= Activity =
Before printing the listing, strip out its pictures and keep everything else exact.

= Material for this task =
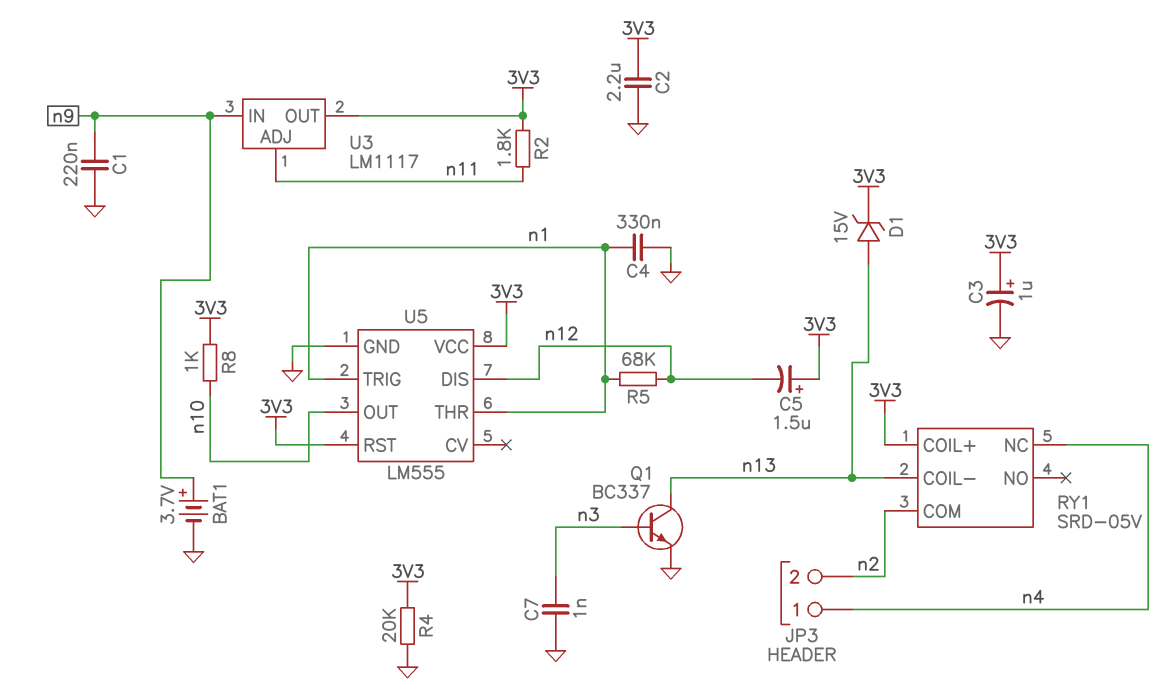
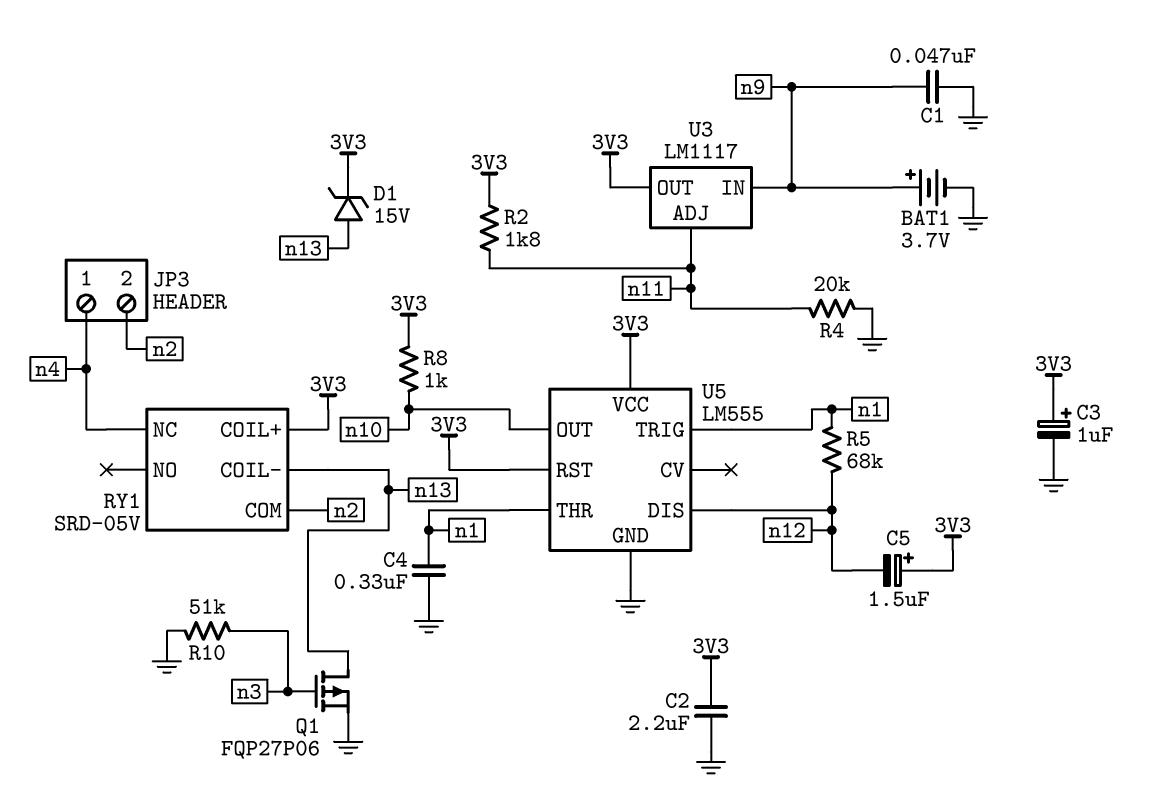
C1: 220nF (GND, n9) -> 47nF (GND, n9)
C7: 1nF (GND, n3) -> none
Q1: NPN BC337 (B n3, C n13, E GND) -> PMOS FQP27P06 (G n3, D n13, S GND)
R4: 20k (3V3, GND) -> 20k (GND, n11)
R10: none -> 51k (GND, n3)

= Response to the exercise =
C1: 220nF (GND, n9) -> 47nF (GND, n9)
C7: 1nF (GND, n3) -> none
Q1: NPN BC337 (B n3, C n13, E GND) -> PMOS FQP27P06 (G n3, D n13, S GND)
R4: 20k (3V3, GND) -> 20k (GND, n11)
R10: none -> 51k (GND, n3)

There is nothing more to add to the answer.